RECORD EXCERPTS:
==========
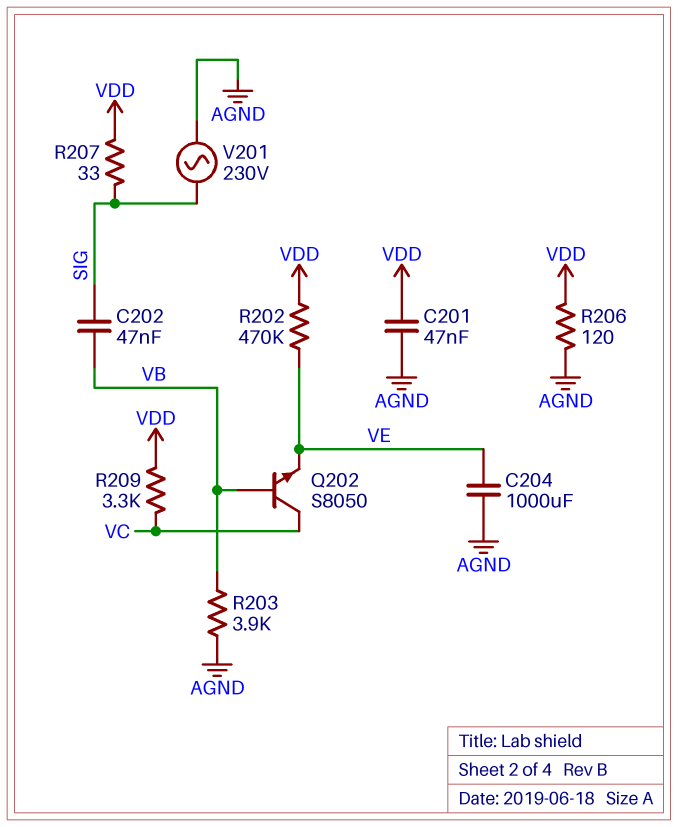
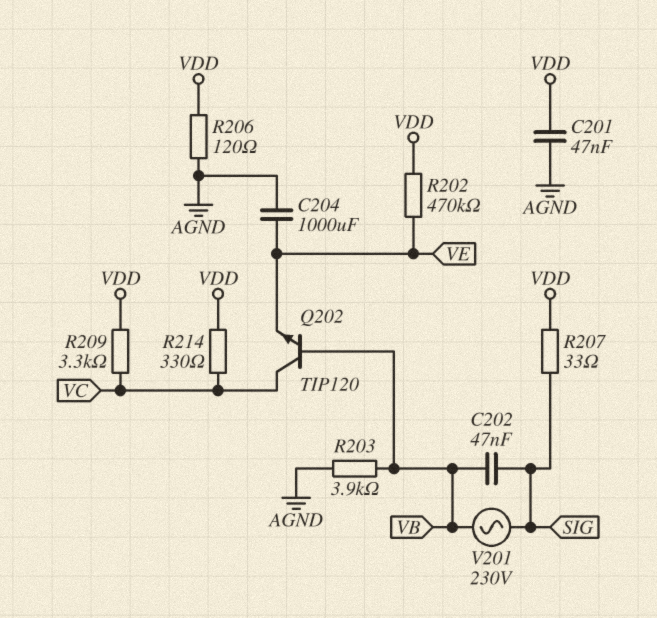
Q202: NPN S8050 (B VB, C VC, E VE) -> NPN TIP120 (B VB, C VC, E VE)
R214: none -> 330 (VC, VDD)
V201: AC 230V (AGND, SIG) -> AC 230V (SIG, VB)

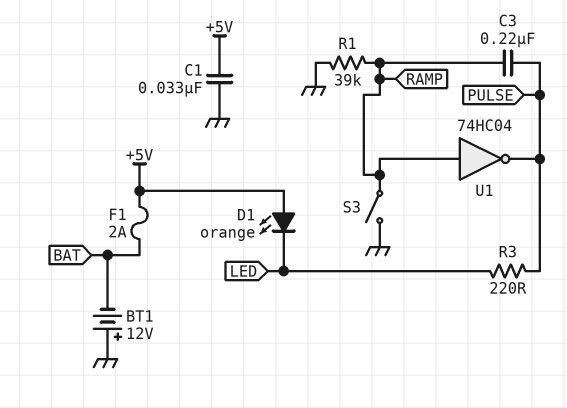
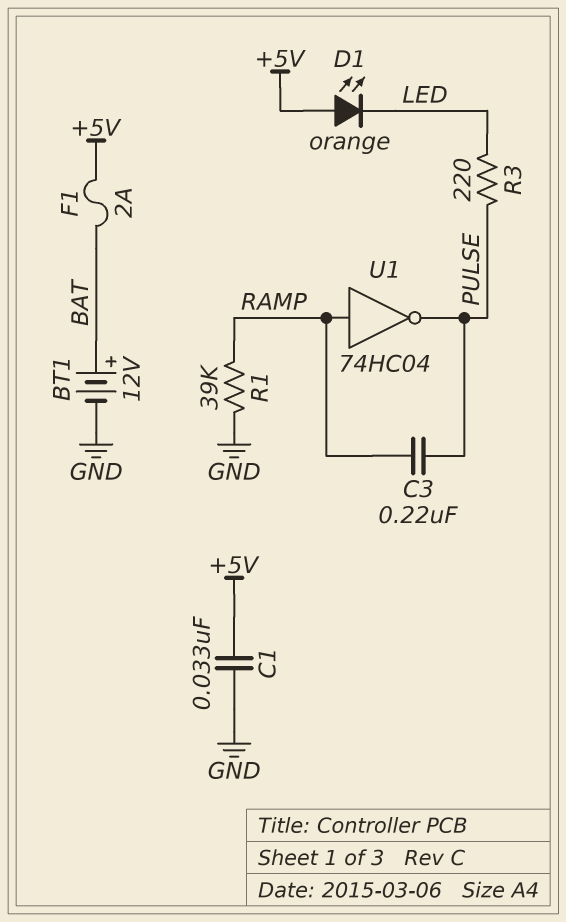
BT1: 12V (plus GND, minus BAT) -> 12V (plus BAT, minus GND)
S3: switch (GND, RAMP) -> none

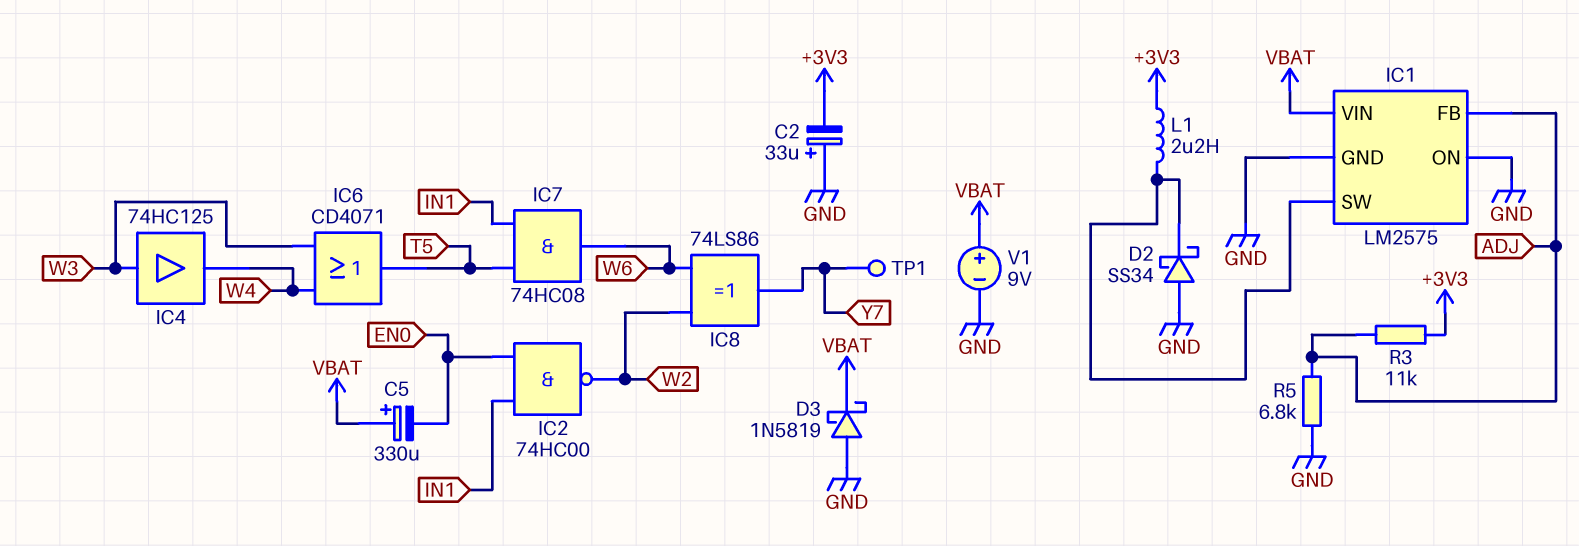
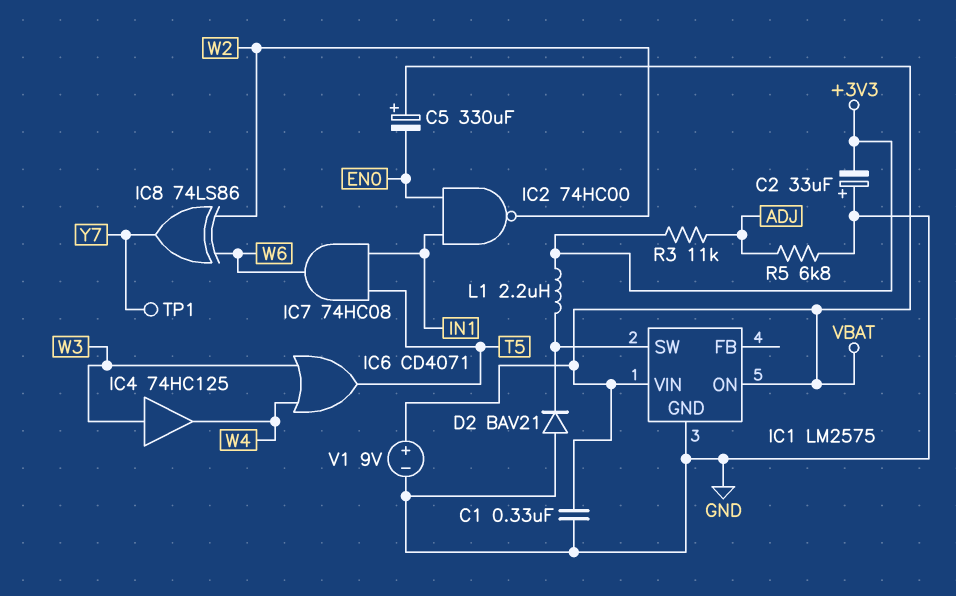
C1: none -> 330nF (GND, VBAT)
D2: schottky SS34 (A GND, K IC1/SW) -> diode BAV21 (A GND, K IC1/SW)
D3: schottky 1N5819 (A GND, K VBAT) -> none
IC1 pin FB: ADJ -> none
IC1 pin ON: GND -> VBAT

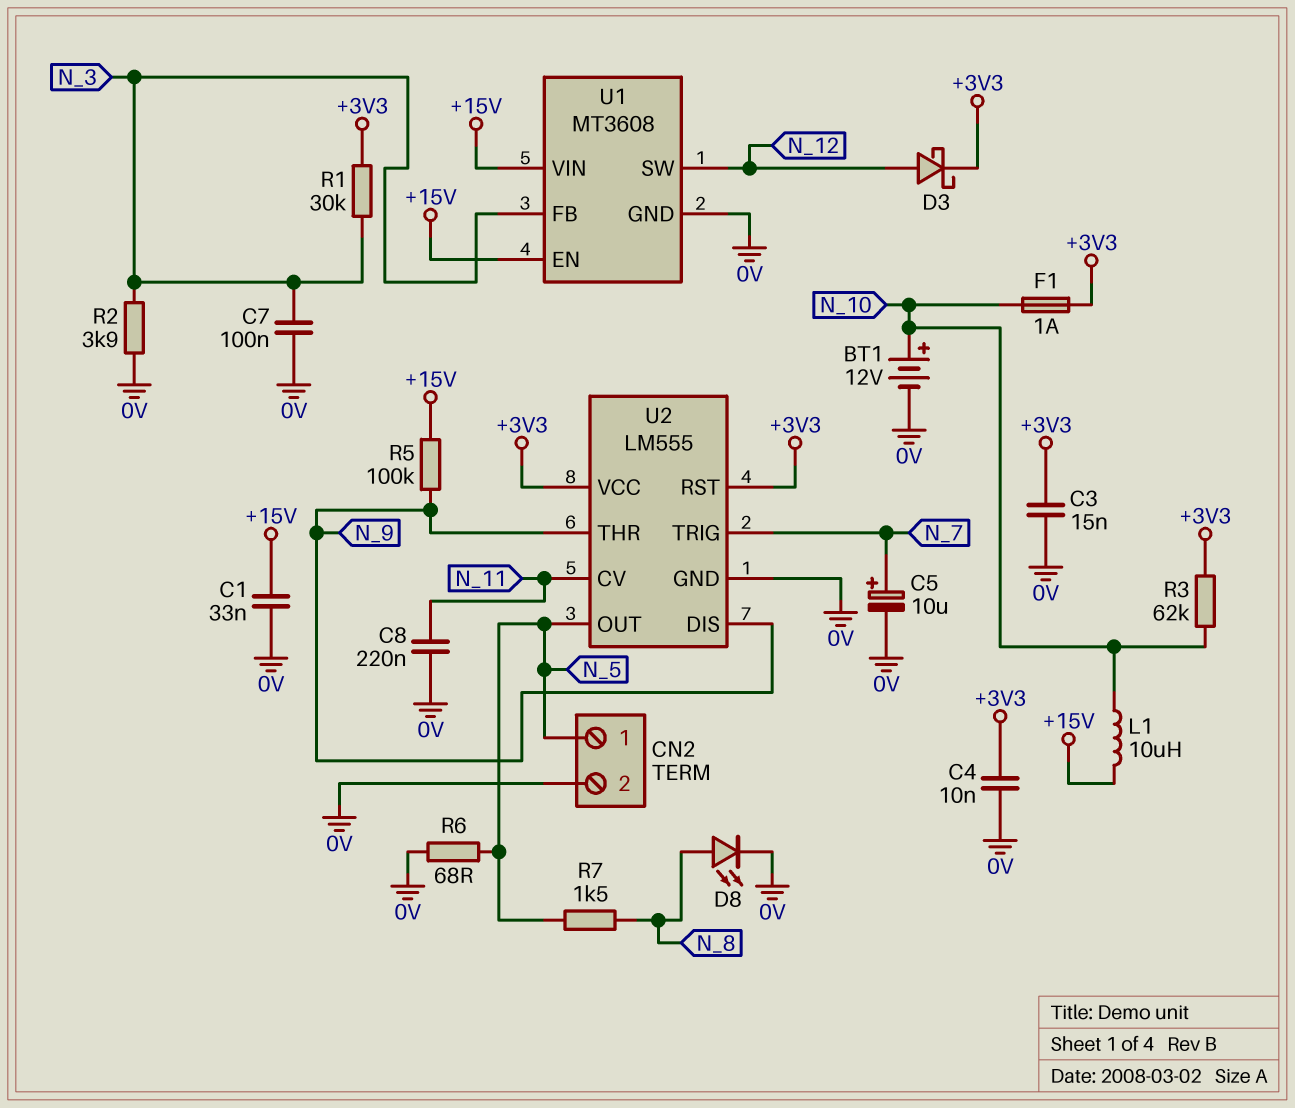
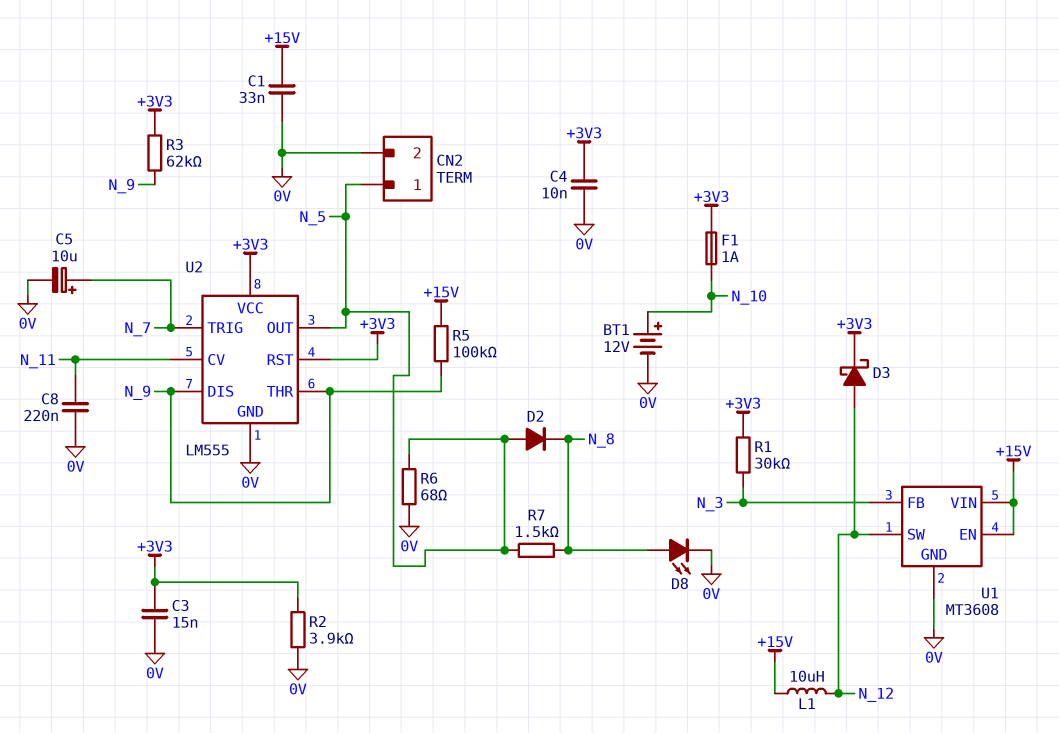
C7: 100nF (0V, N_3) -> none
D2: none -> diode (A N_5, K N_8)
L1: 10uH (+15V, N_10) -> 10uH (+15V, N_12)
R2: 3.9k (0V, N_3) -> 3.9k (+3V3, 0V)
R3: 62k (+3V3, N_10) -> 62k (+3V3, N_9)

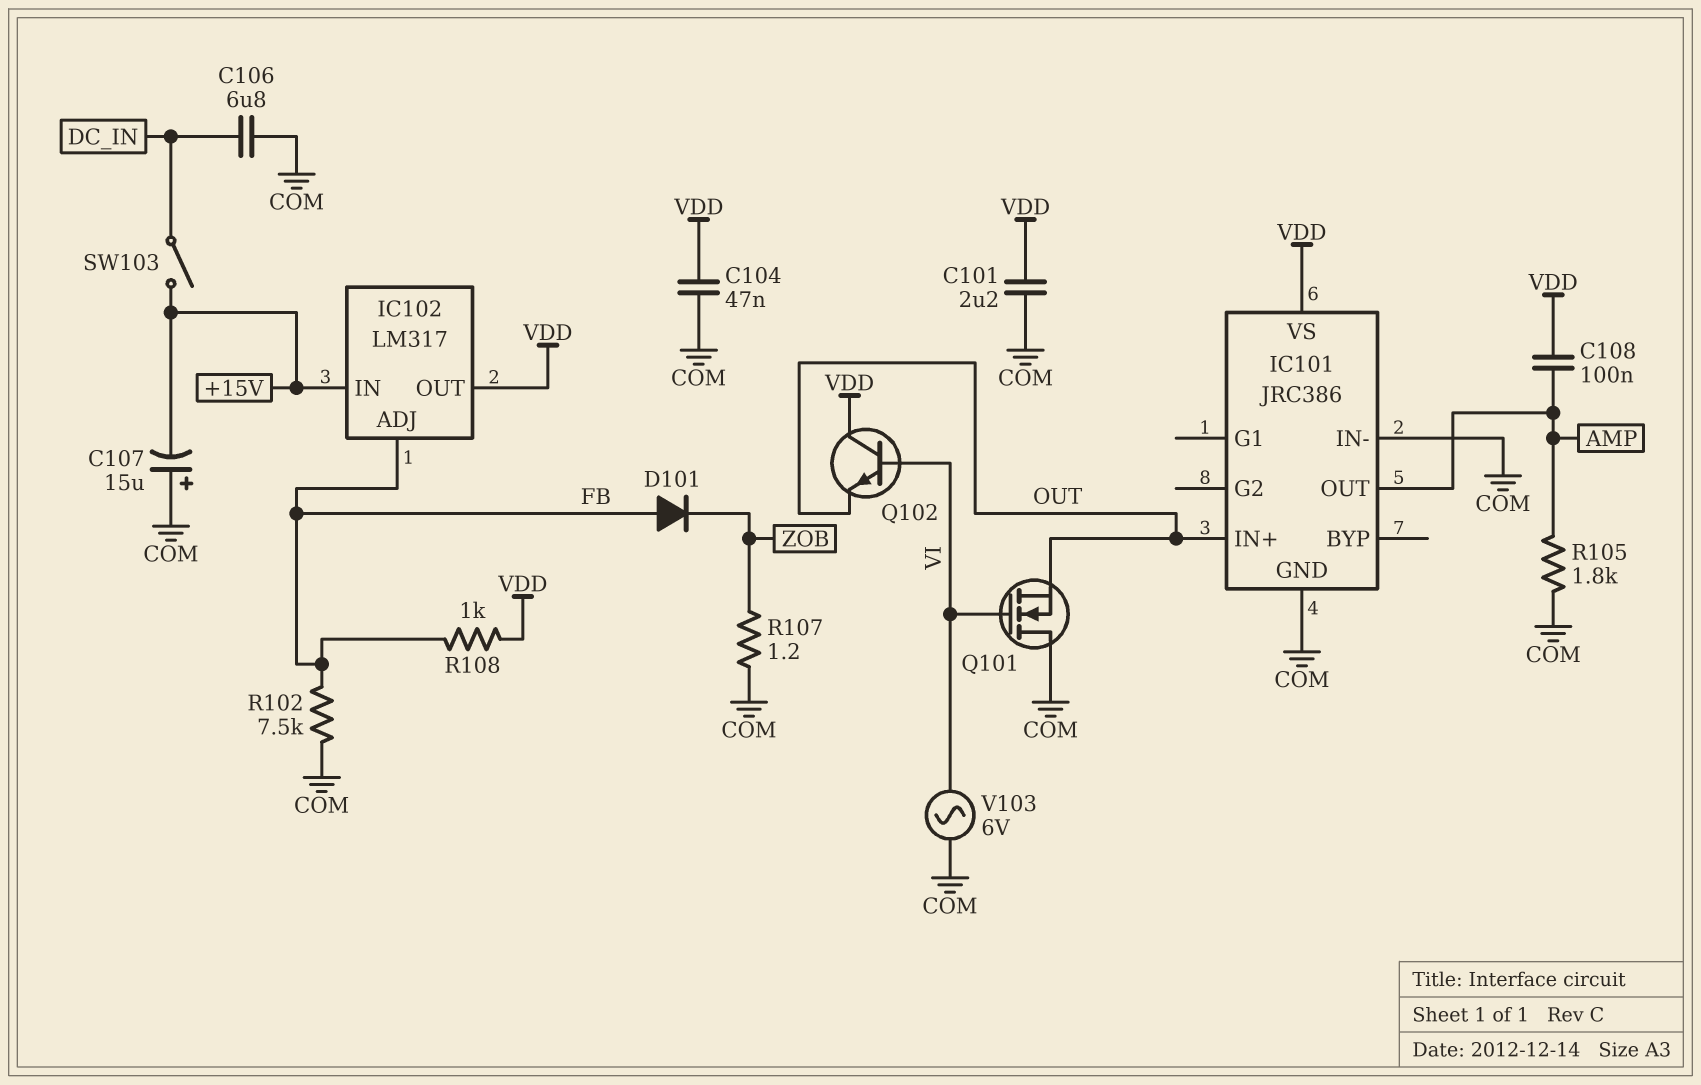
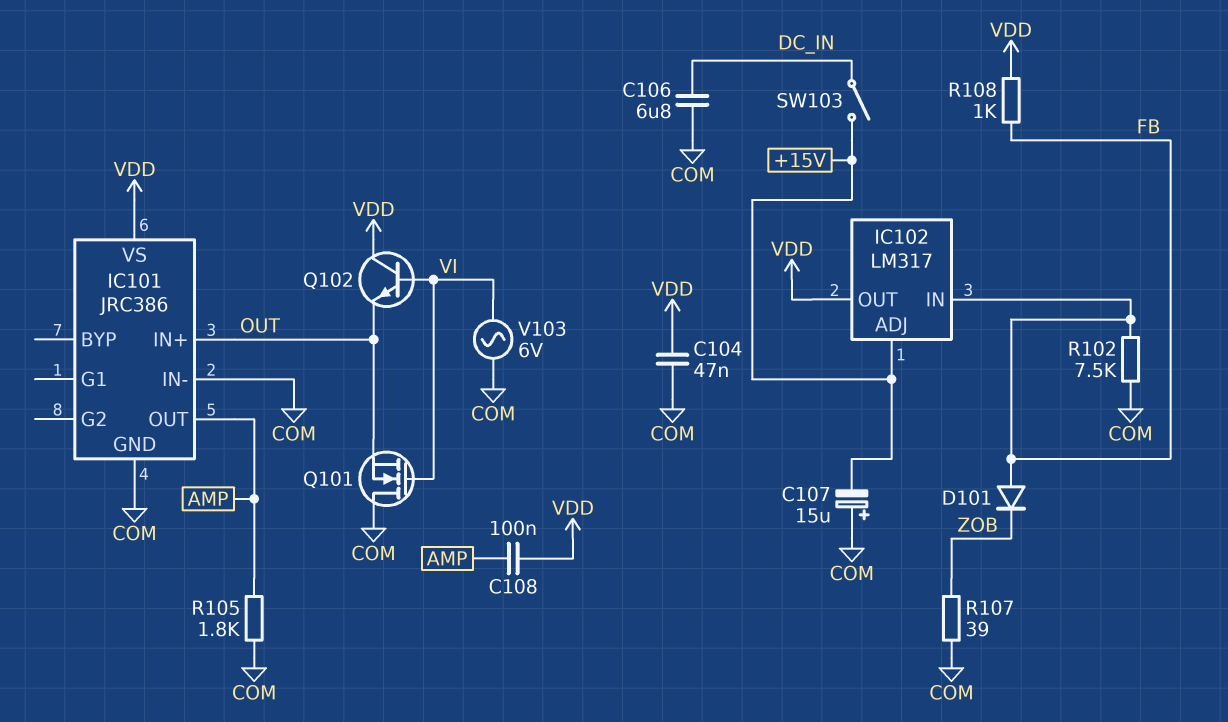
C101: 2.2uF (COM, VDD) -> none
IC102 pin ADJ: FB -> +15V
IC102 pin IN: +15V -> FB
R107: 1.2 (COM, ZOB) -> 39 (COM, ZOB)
==========
Show each line from the material above where the string "VBAT" can be found.

C1: none -> 330nF (GND, VBAT)
D3: schottky 1N5819 (A GND, K VBAT) -> none
IC1 pin ON: GND -> VBAT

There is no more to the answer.